┌──

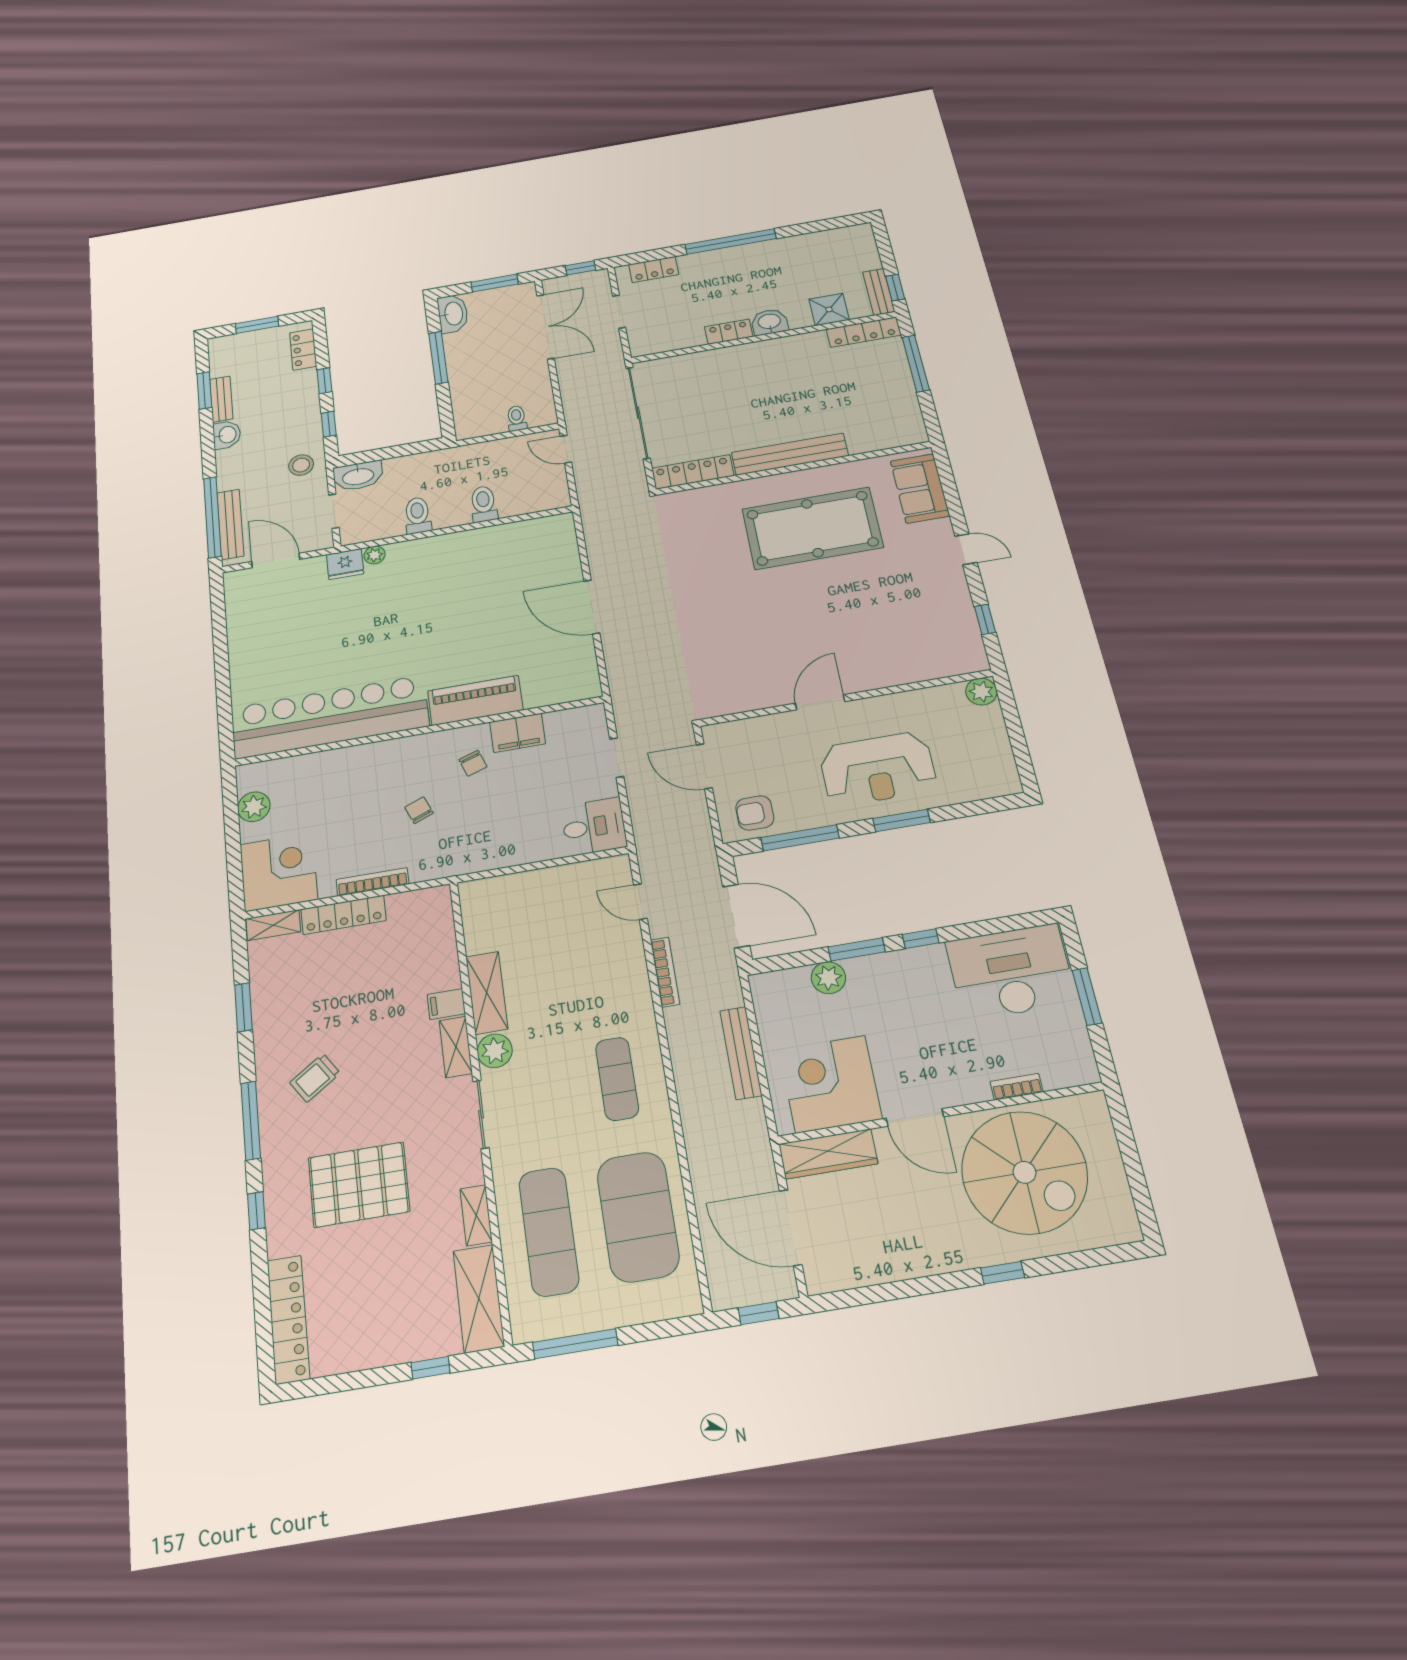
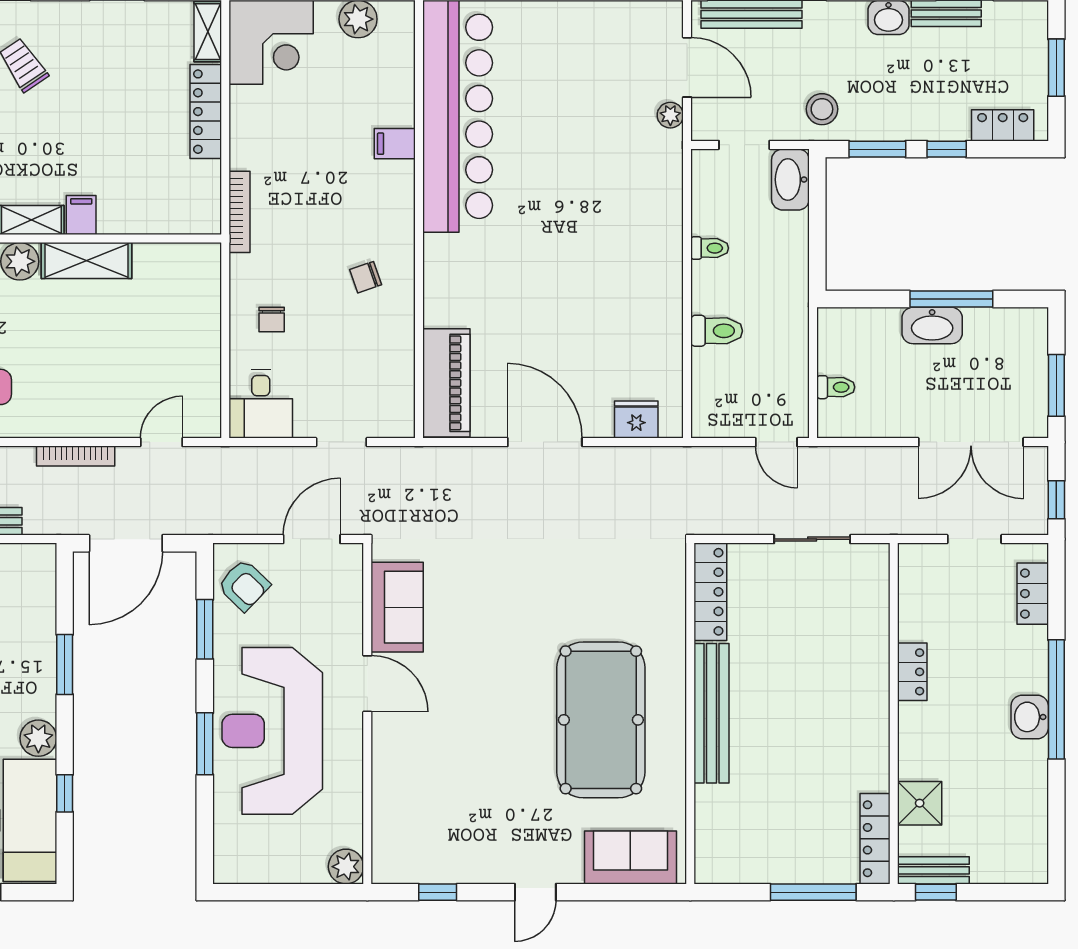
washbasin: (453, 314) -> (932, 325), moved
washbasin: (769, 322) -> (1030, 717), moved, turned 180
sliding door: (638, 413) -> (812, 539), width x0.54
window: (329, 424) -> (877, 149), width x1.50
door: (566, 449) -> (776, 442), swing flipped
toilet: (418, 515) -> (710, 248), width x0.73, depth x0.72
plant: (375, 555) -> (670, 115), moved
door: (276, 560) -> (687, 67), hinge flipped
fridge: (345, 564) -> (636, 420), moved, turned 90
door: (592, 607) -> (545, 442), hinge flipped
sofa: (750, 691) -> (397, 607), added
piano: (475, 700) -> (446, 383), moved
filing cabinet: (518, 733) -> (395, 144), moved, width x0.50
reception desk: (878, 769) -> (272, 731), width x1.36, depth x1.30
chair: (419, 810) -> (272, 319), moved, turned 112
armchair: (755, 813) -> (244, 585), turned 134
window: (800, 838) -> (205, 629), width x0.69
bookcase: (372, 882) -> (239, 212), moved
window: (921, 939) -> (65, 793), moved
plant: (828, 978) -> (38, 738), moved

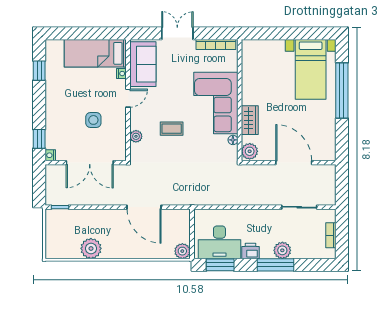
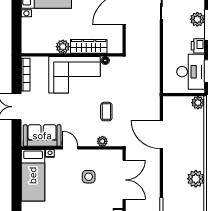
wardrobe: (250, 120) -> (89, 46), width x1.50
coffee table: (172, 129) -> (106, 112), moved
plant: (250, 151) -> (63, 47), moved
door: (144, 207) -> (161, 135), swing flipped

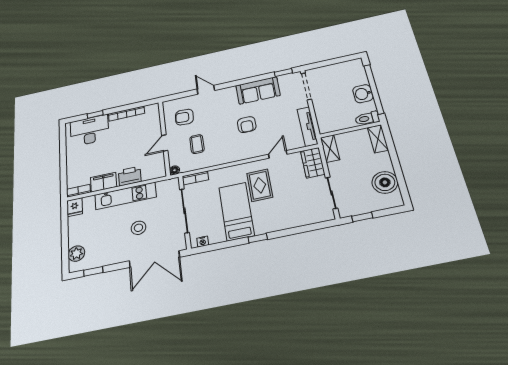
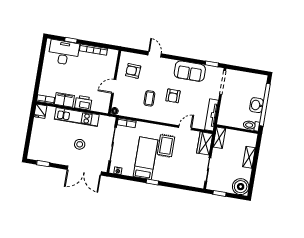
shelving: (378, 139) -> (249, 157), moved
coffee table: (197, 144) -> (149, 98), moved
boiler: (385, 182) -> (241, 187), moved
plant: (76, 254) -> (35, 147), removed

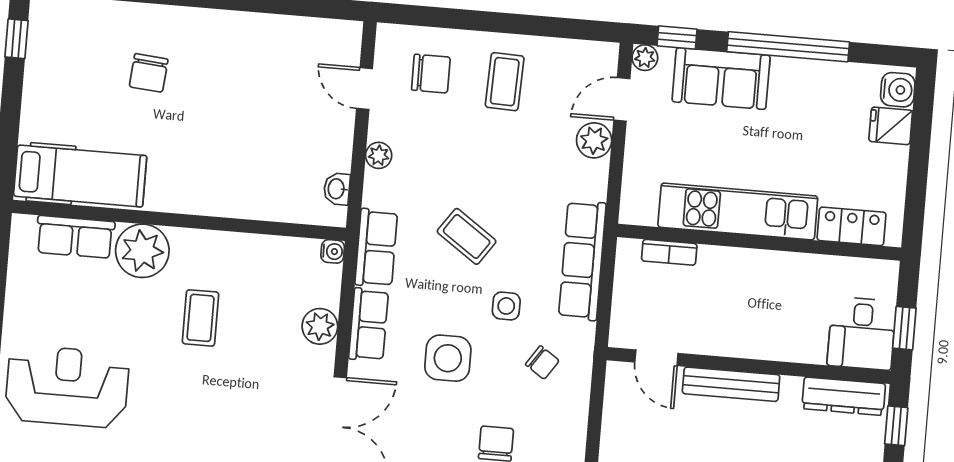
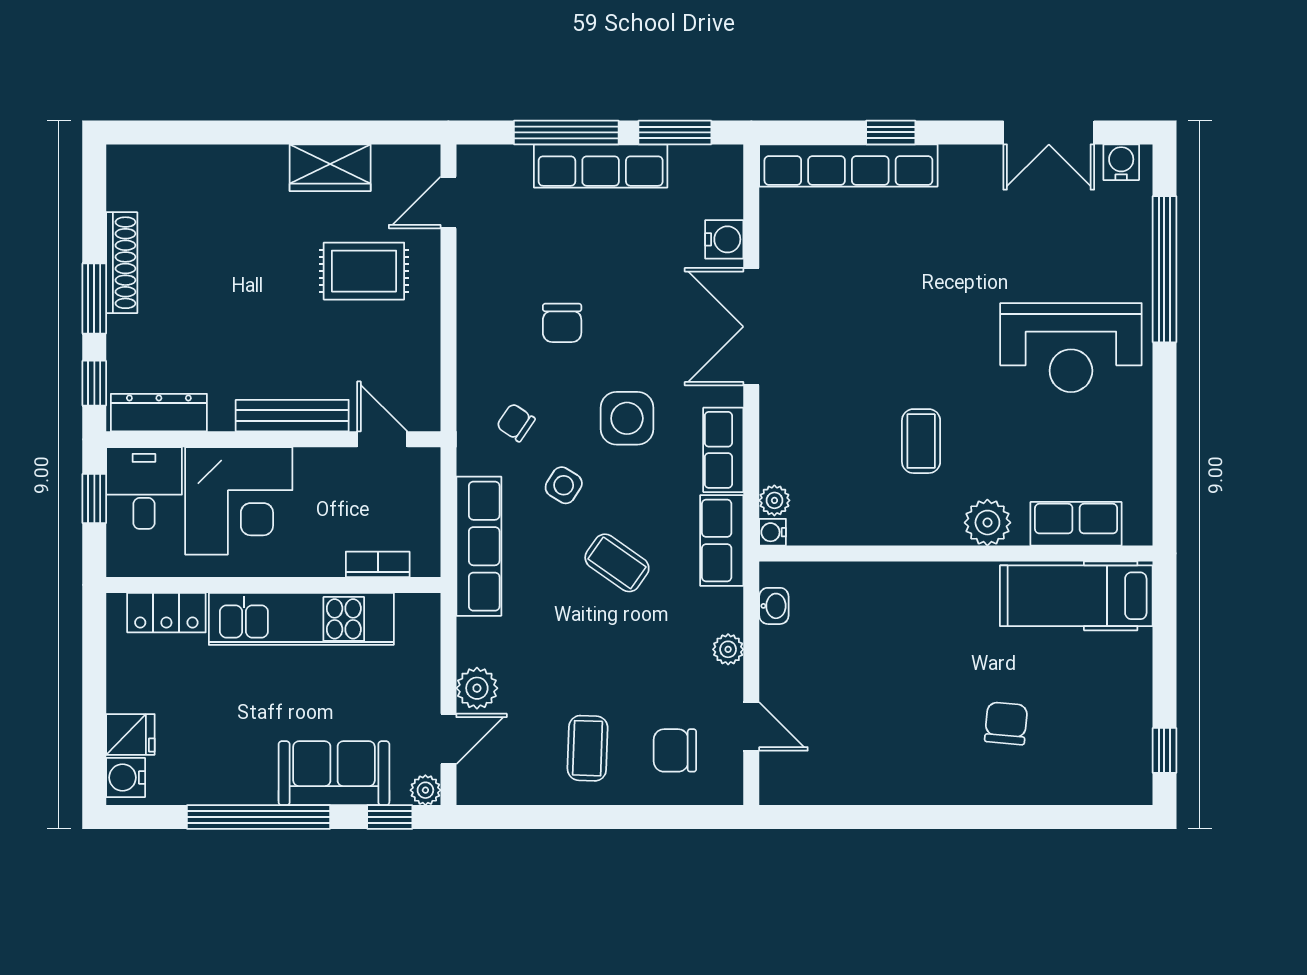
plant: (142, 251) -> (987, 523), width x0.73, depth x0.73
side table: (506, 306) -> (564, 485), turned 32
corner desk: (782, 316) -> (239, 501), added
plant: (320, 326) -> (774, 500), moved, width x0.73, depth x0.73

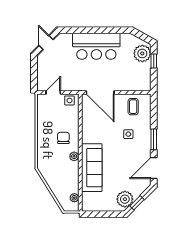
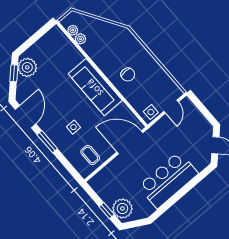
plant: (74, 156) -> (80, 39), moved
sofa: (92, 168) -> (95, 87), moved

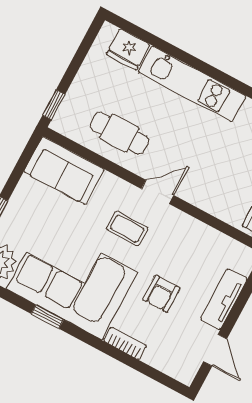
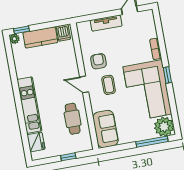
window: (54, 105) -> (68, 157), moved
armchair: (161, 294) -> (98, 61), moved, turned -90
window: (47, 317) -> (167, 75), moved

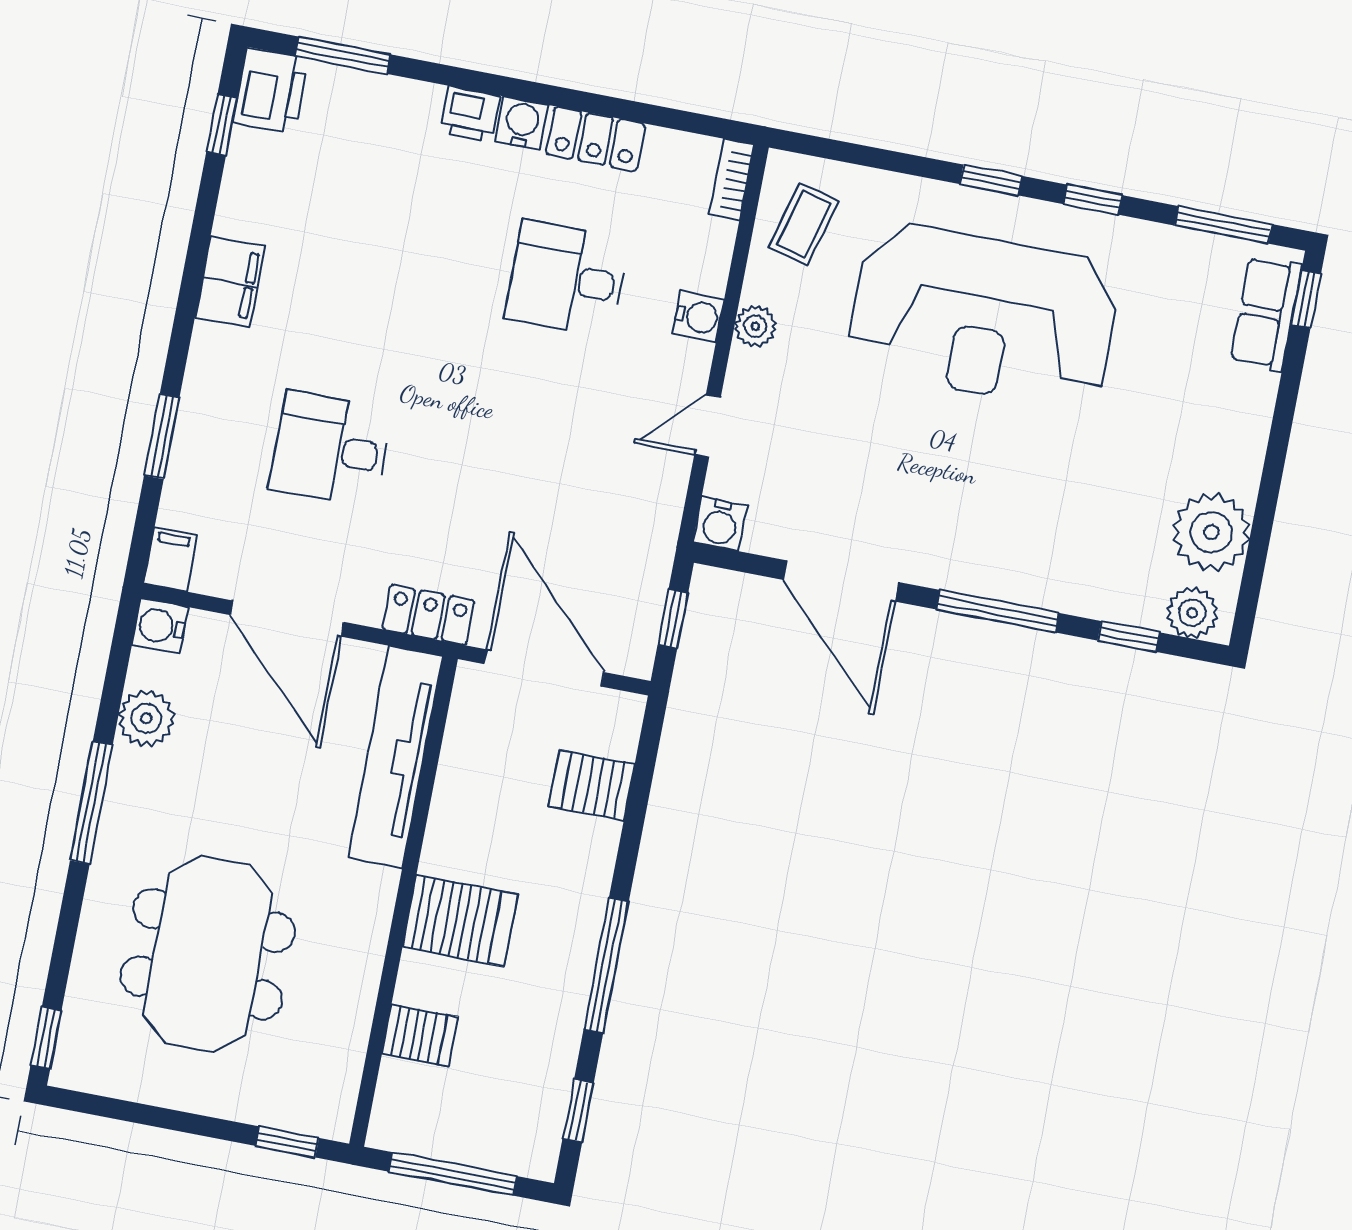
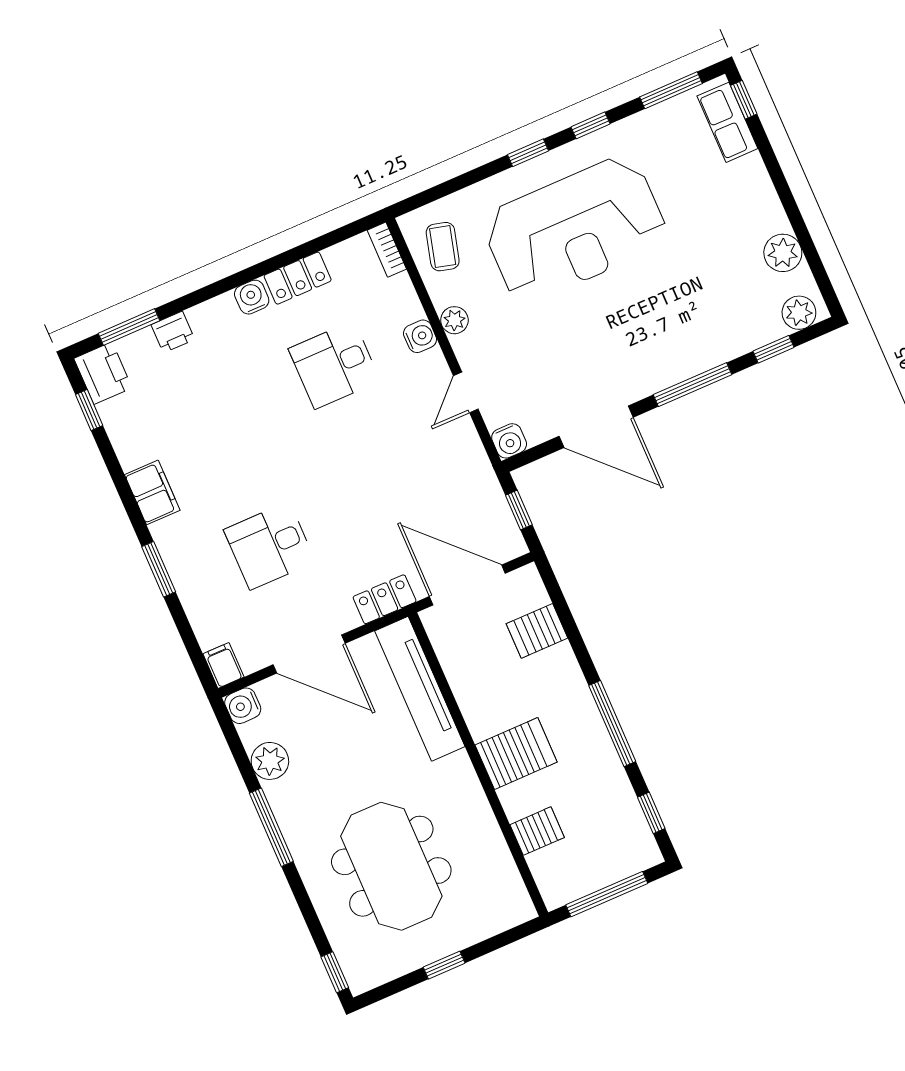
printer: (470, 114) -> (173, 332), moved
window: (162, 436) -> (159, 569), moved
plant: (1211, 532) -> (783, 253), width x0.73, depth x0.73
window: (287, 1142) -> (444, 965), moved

└──

> EXERCISE DETAILS
Find the word "swing" in the listing above. Copy each line where it appears.

> RESPONSE TO THE EXERCISE
door: (566, 449) -> (776, 442), swing flipped
door: (144, 207) -> (161, 135), swing flipped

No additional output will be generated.